-------- DATA FOR THIS EXERCISE
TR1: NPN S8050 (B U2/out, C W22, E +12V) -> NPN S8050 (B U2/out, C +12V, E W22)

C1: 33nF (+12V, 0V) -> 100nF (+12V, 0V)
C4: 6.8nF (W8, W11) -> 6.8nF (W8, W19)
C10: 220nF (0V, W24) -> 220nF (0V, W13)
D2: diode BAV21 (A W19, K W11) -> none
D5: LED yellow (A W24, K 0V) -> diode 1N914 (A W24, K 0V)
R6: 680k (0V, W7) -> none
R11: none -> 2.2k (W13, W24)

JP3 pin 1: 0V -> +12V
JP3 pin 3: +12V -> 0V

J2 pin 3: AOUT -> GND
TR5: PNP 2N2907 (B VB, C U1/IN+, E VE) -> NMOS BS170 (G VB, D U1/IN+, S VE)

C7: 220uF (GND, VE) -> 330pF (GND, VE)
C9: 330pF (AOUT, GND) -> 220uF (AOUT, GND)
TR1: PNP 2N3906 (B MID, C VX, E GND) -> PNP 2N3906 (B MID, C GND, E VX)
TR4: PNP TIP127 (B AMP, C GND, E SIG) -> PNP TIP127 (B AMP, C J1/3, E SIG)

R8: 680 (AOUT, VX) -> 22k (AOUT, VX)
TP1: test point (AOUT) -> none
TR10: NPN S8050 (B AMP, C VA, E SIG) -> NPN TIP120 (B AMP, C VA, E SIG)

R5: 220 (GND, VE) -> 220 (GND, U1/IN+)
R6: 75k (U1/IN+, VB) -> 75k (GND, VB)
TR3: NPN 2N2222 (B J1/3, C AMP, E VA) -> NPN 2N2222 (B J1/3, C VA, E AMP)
----------------
The line containing "TP1: test point (AOUT) -> none" marks the start; retype it and each line after it through the end of the records above, exactly.

TP1: test point (AOUT) -> none
TR10: NPN S8050 (B AMP, C VA, E SIG) -> NPN TIP120 (B AMP, C VA, E SIG)

R5: 220 (GND, VE) -> 220 (GND, U1/IN+)
R6: 75k (U1/IN+, VB) -> 75k (GND, VB)
TR3: NPN 2N2222 (B J1/3, C AMP, E VA) -> NPN 2N2222 (B J1/3, C VA, E AMP)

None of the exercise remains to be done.